** Opening INFORMATION SUPPLIED block **

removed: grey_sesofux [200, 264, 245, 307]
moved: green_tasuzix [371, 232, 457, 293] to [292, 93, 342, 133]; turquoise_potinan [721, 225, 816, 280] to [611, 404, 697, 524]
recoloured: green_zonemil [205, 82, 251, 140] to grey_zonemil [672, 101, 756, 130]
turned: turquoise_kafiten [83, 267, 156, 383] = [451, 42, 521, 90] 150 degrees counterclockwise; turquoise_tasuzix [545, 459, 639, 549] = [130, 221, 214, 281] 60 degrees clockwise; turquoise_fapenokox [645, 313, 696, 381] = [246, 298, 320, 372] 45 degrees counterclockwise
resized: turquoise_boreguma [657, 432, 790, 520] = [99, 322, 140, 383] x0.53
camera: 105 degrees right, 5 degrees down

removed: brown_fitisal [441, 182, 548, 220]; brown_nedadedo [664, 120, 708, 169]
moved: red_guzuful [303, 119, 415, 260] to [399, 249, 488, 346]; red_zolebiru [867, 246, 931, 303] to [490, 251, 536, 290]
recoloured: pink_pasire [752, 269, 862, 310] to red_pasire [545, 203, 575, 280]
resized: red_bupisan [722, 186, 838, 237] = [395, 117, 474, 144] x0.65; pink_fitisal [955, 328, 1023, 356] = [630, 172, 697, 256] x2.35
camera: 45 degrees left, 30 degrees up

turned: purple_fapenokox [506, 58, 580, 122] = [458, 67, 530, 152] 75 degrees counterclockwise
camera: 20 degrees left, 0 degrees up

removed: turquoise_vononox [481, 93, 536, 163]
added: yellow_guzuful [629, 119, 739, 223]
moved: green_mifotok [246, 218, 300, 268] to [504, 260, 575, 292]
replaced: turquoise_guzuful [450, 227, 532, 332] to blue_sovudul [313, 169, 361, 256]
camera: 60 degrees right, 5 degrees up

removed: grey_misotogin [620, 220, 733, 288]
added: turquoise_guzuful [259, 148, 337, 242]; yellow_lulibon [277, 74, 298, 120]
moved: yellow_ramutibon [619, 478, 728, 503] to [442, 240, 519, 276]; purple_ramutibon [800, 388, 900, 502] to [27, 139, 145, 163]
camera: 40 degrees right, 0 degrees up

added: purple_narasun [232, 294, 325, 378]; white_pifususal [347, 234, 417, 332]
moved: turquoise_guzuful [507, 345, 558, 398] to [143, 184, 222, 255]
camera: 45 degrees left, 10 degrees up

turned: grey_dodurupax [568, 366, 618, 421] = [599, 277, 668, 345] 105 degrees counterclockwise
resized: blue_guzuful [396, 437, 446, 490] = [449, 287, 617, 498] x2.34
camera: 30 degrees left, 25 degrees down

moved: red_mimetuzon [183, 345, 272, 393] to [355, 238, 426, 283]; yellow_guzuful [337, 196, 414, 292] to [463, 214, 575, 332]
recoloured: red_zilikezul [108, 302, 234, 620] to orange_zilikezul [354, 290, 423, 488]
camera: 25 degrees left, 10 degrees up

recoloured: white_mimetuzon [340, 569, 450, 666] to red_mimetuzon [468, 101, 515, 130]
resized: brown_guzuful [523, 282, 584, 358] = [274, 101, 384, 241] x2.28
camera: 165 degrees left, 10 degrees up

** Closing INFORMATION SUPPLIED block **

→ **PROBLEM TO WORK ON**:
The answer is the lines above between the line holding "turned: turquoise_kafiten [83, 267, 156, 383]" and the line holding "resized: turquoise_boreguma [657, 432, 790, 520]", inclusive, each written out exactly, and no others.

→ **EXERCISE RESPONSE**:
turned: turquoise_kafiten [83, 267, 156, 383] = [451, 42, 521, 90] 150 degrees counterclockwise; turquoise_tasuzix [545, 459, 639, 549] = [130, 221, 214, 281] 60 degrees clockwise; turquoise_fapenokox [645, 313, 696, 381] = [246, 298, 320, 372] 45 degrees counterclockwise
resized: turquoise_boreguma [657, 432, 790, 520] = [99, 322, 140, 383] x0.53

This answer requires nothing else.